● **Problem to work on**
Among the entries below, find every line that contains the string "cone", then copy it.

Scene edit records

▶

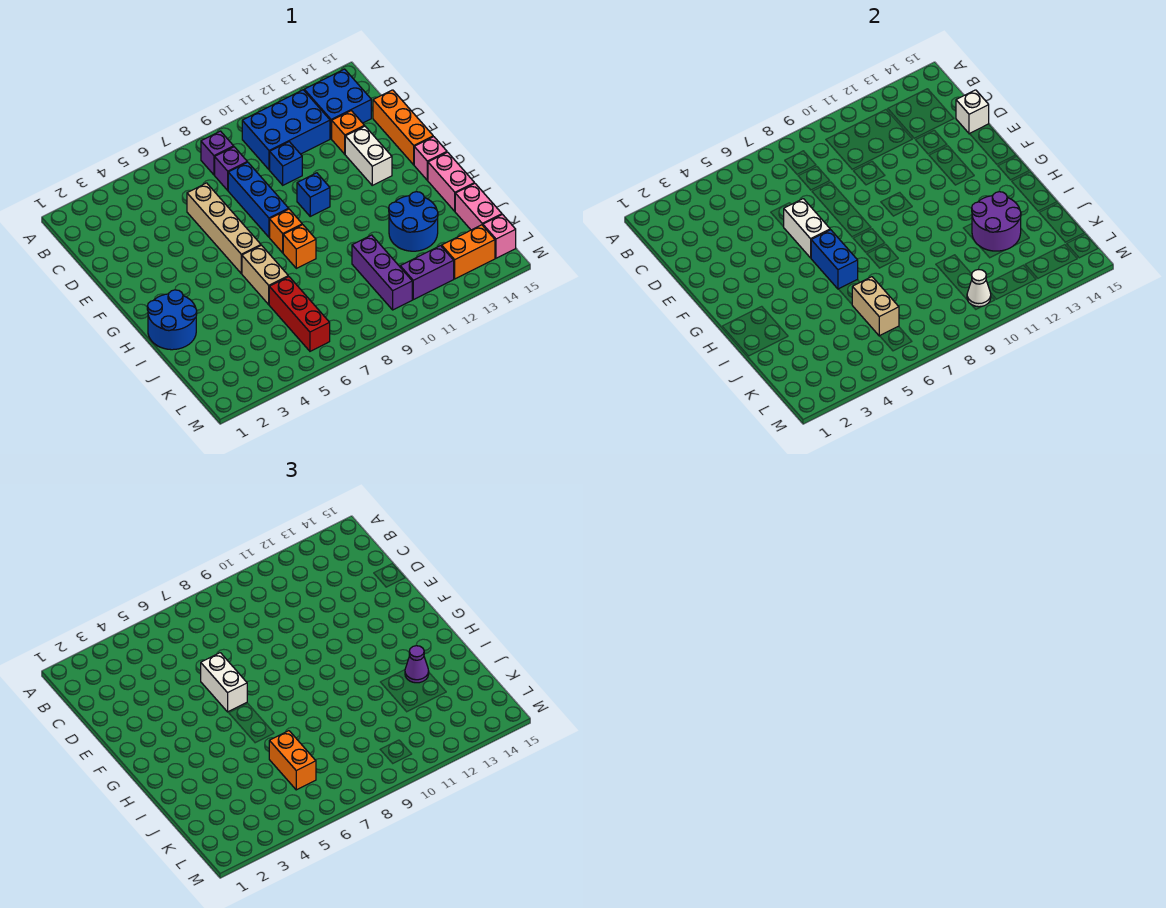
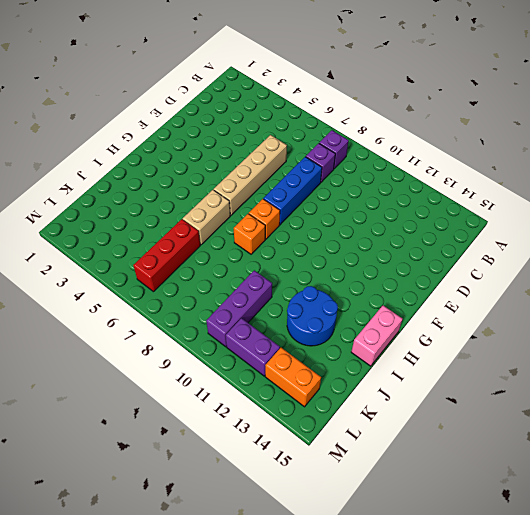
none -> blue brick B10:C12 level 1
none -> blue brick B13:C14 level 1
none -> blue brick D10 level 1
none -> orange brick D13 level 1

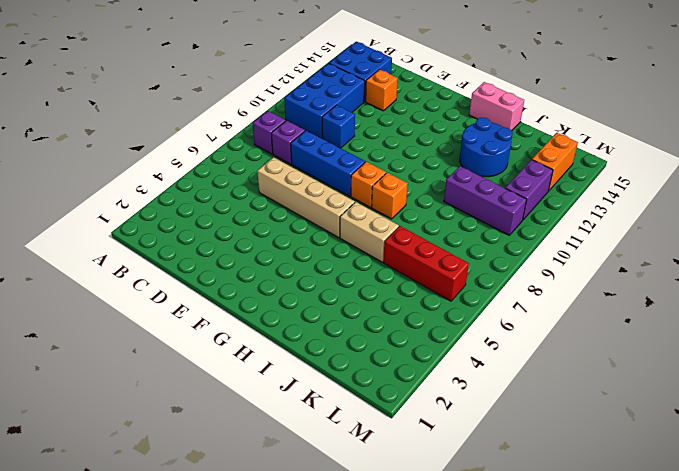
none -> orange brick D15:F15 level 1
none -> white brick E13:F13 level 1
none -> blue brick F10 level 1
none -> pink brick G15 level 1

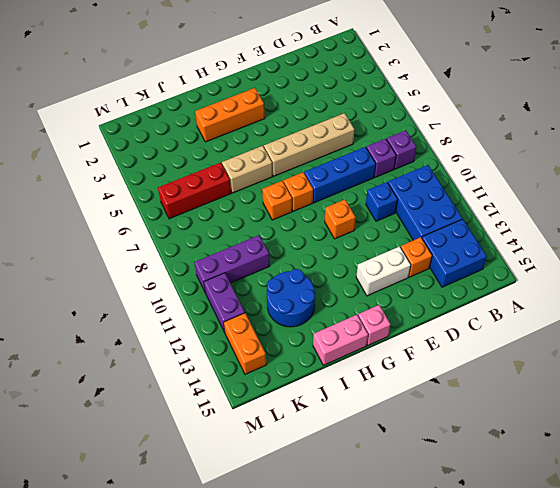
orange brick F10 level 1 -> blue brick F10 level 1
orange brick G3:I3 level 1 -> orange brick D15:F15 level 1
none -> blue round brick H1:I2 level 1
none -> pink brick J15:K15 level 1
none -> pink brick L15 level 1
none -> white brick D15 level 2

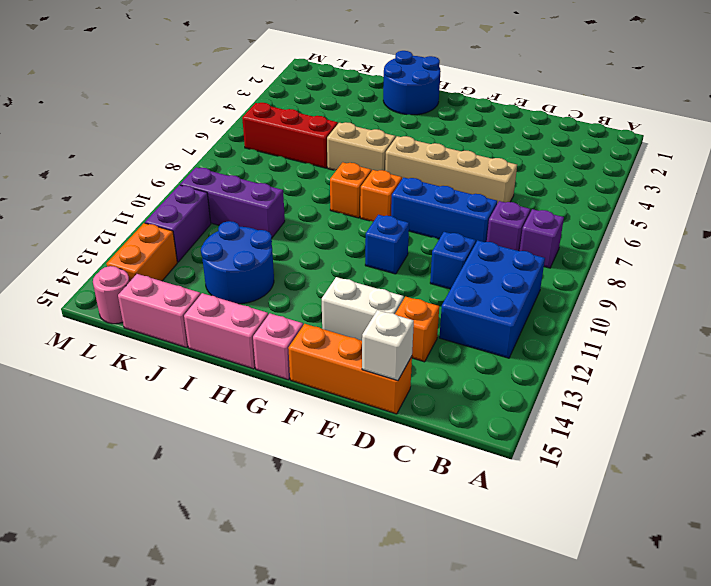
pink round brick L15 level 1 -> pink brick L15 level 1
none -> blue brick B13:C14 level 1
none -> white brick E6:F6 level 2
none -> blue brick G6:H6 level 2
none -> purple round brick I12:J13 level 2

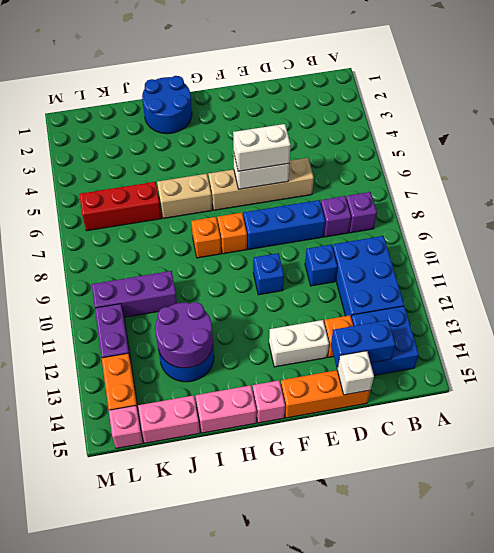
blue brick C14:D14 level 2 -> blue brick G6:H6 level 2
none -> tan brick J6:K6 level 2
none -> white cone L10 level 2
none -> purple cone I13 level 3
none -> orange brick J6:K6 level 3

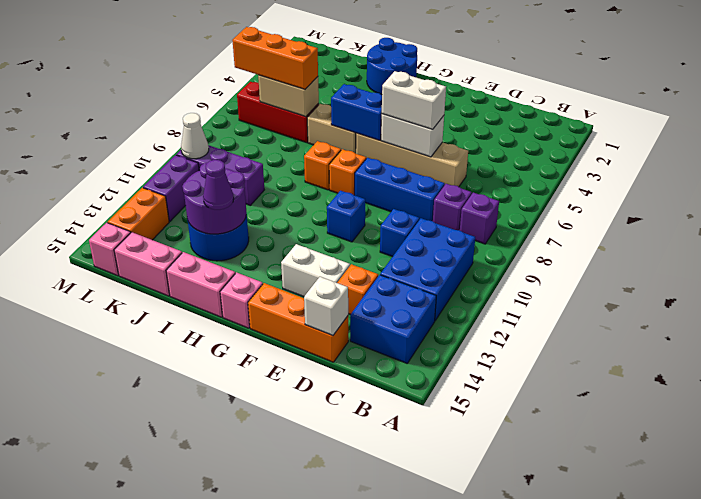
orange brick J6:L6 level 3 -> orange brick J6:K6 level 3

◀
▶

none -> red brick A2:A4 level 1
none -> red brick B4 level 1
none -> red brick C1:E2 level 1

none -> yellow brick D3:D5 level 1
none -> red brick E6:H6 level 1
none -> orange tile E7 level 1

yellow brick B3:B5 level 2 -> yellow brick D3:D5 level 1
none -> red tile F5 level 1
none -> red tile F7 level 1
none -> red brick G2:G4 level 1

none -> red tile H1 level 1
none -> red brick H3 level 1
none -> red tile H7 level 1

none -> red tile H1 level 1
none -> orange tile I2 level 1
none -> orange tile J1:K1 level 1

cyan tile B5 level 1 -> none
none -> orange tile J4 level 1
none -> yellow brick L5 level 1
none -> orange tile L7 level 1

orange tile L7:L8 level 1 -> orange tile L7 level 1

◀
▶

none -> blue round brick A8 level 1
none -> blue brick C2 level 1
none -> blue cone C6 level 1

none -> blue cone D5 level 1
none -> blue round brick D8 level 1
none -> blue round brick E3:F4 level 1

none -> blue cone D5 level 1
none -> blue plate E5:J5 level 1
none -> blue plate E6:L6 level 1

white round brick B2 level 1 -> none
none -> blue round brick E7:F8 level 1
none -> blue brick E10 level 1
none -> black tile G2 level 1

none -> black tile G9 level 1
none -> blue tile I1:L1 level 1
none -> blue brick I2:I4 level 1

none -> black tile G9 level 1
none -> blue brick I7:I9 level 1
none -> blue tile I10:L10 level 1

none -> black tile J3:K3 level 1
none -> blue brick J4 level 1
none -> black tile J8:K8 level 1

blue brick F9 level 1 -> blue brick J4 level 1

◀

● **Solution to the exercise**
none -> white cone L10 level 2
none -> purple cone I13 level 3
none -> blue cone C6 level 1
none -> blue cone D5 level 1
none -> blue cone D5 level 1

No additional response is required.